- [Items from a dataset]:
━━━━━━━━━━━━━━━━

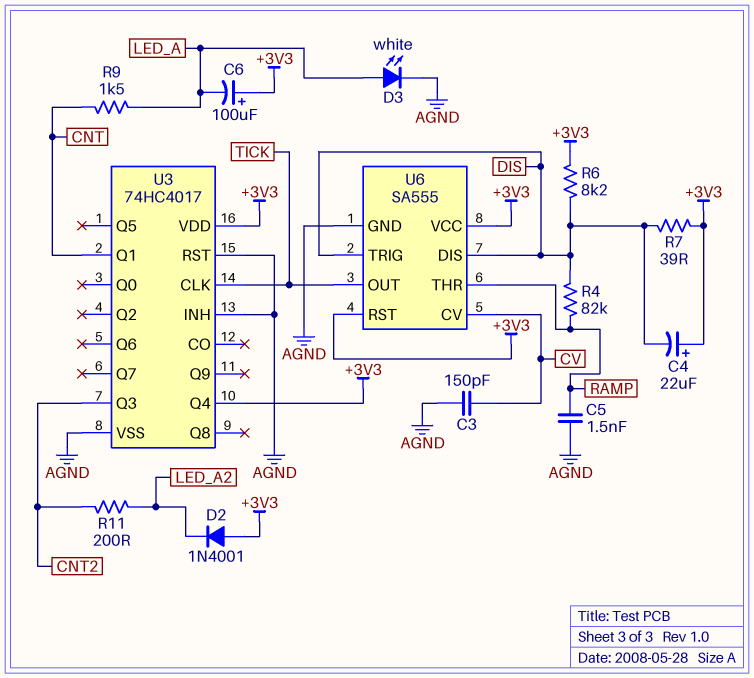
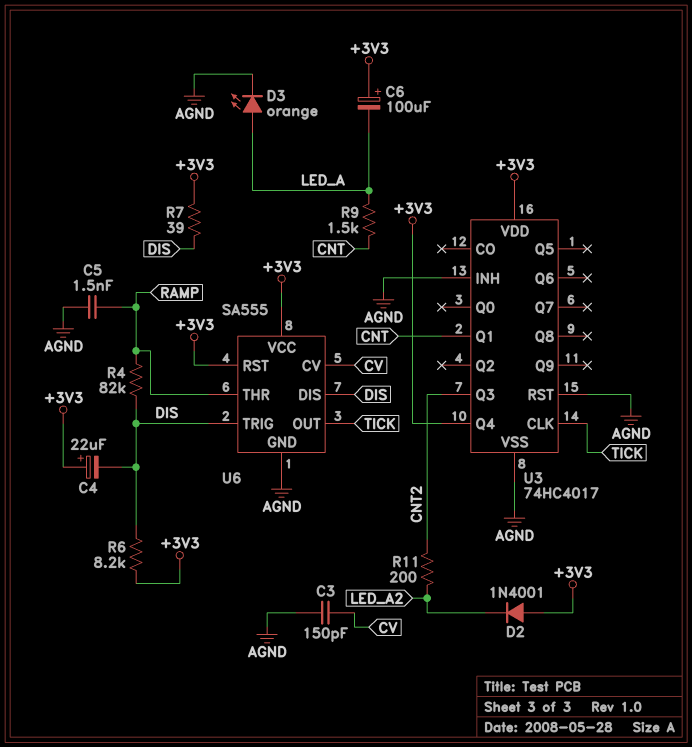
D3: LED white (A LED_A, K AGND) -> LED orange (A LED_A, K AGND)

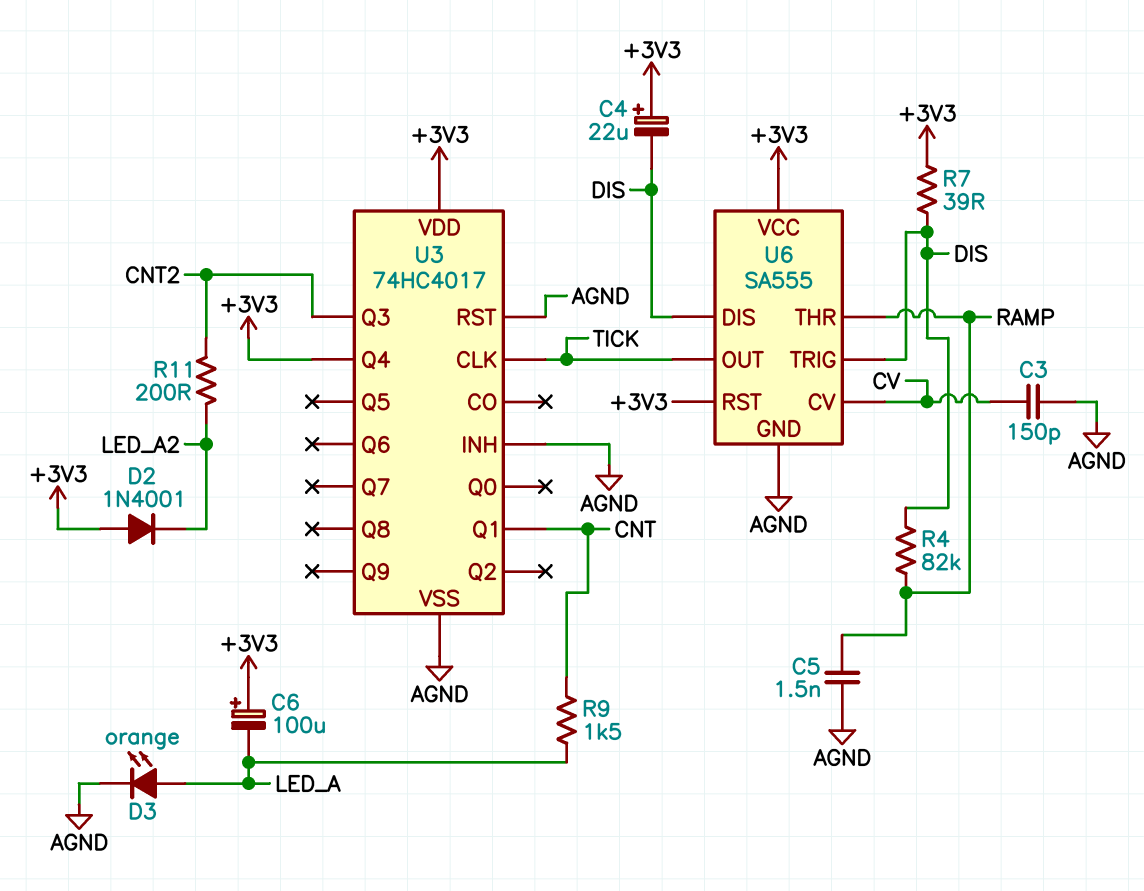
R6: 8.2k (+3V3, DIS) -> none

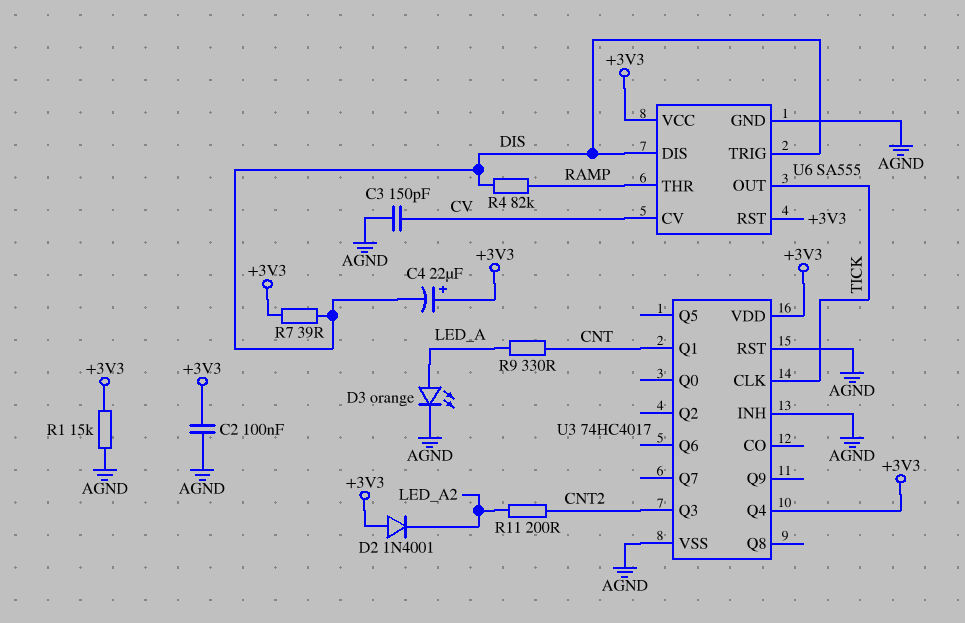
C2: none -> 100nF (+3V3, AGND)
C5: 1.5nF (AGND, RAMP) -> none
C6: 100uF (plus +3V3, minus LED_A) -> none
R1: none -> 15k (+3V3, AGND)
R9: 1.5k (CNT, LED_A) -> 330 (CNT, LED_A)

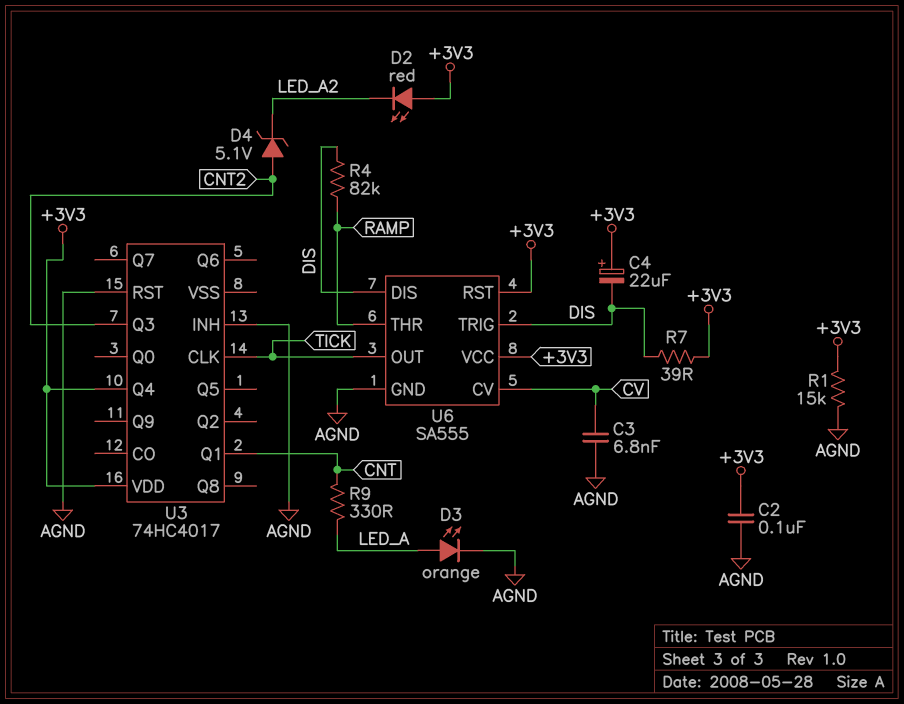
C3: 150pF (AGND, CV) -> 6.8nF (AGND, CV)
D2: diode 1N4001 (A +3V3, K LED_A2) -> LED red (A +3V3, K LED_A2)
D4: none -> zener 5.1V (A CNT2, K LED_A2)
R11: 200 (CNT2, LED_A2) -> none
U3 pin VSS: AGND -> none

━━━━━━━━━━━━━━━━

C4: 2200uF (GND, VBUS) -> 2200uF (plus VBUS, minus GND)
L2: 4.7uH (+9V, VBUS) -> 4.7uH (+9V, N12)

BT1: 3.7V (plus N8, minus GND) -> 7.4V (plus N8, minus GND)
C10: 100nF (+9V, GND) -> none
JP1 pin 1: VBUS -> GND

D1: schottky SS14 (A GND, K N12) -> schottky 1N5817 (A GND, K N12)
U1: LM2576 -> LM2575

━━━━━━━━━━━━━━━━

Print, from the entries above, the line with "C3: 150pF (AGND, CV) -> 6.8nF (AGND, CV)", the line with "U3 pin VSS: AGND -> none" and all lines between them, exactly and with nothing else.

C3: 150pF (AGND, CV) -> 6.8nF (AGND, CV)
D2: diode 1N4001 (A +3V3, K LED_A2) -> LED red (A +3V3, K LED_A2)
D4: none -> zener 5.1V (A CNT2, K LED_A2)
R11: 200 (CNT2, LED_A2) -> none
U3 pin VSS: AGND -> none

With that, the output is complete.